Every entry that follows should be repeated exactly; drop the images.

____________

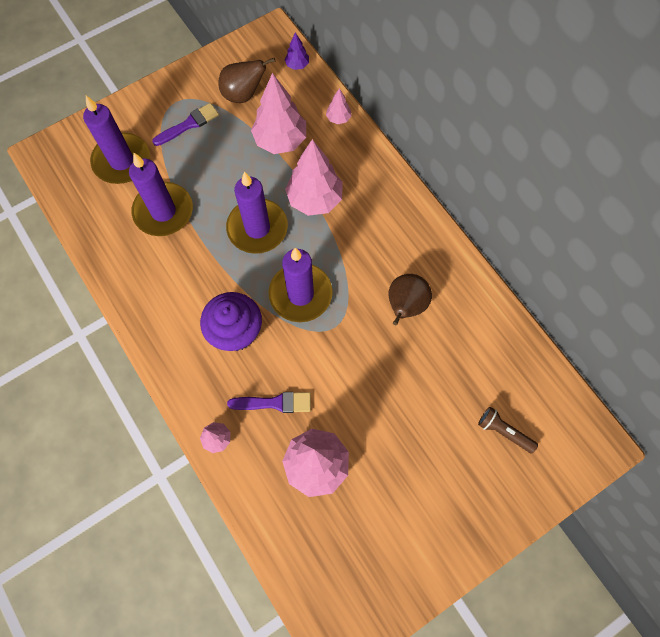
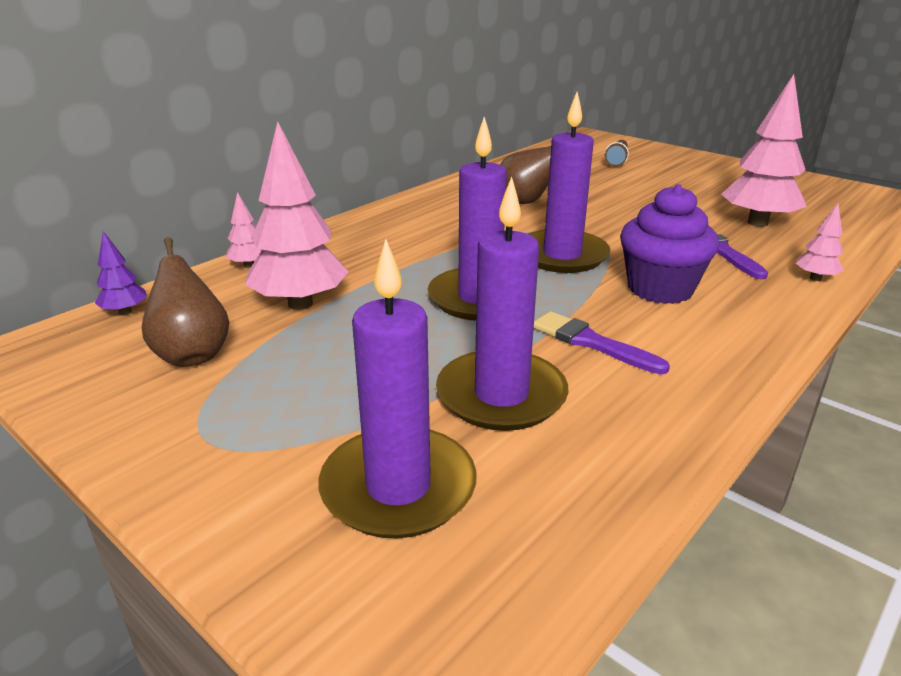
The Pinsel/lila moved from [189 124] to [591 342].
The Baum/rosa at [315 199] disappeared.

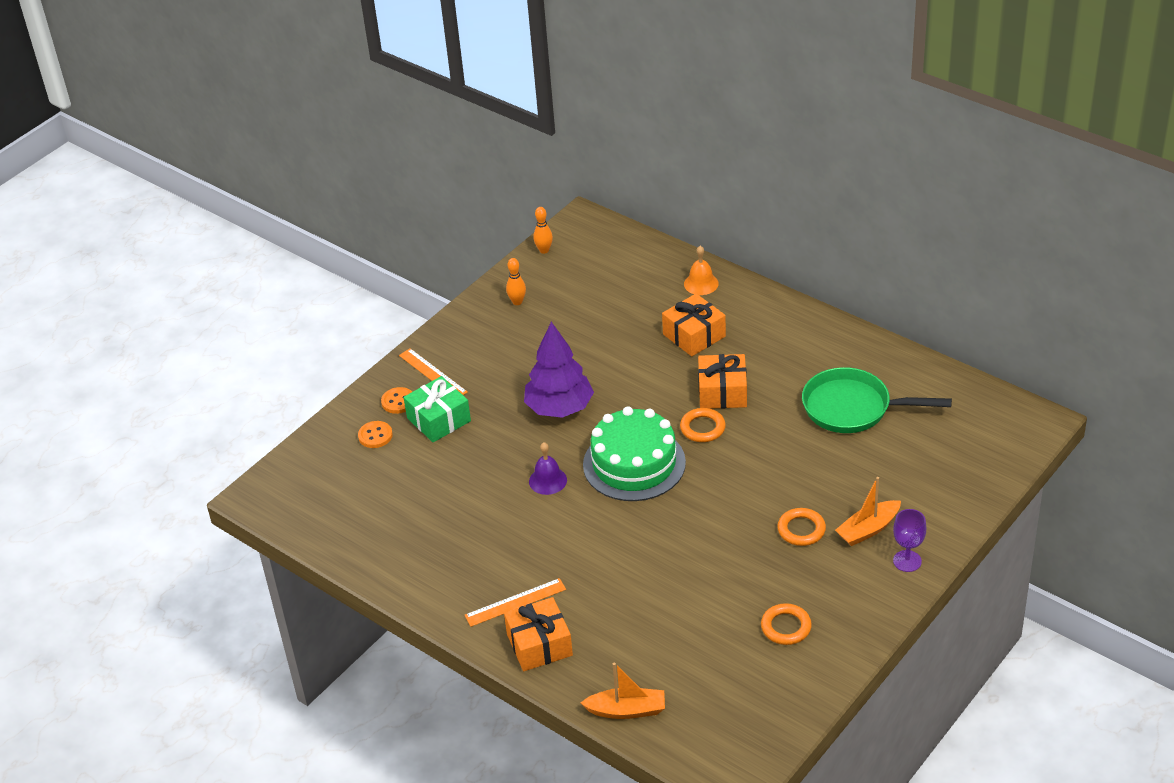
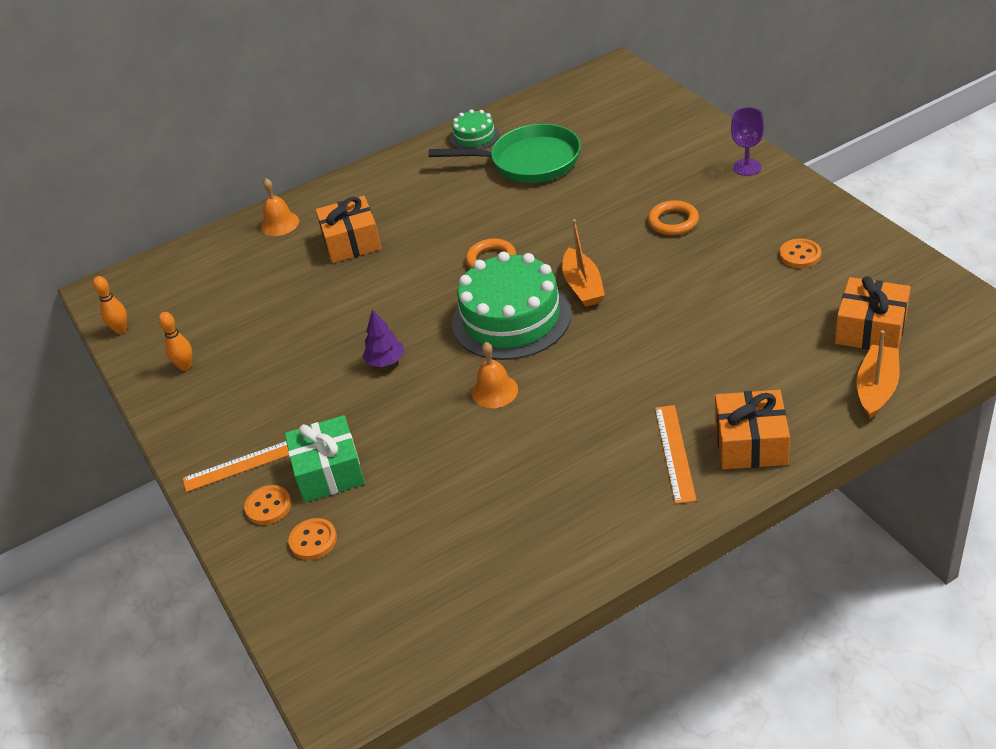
The Baum/lila at [559 408] changed to 0.49 times the size.
The Geschenk/orange moved from [722 392] to [871 329].
The Pfanne/grün at [852 408] turned 120 degrees counterclockwise.
The Glocke/lila at [548 480] became the Glocke/orange at [494 391].
The Boot/orange moved from [868 529] to [583 286].
The Ring/orange at [786 627] was replaced by the Knopf/orange at [800 255].
The Kuchen/grün at [474 137] appeared.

____________

RESULT BELOW →
The Pinsel/lila moved from [189 124] to [591 342].
The Baum/rosa at [315 199] disappeared.

The Baum/lila at [559 408] changed to 0.49 times the size.
The Geschenk/orange moved from [722 392] to [871 329].
The Pfanne/grün at [852 408] turned 120 degrees counterclockwise.
The Glocke/lila at [548 480] became the Glocke/orange at [494 391].
The Boot/orange moved from [868 529] to [583 286].
The Ring/orange at [786 627] was replaced by the Knopf/orange at [800 255].
The Kuchen/grün at [474 137] appeared.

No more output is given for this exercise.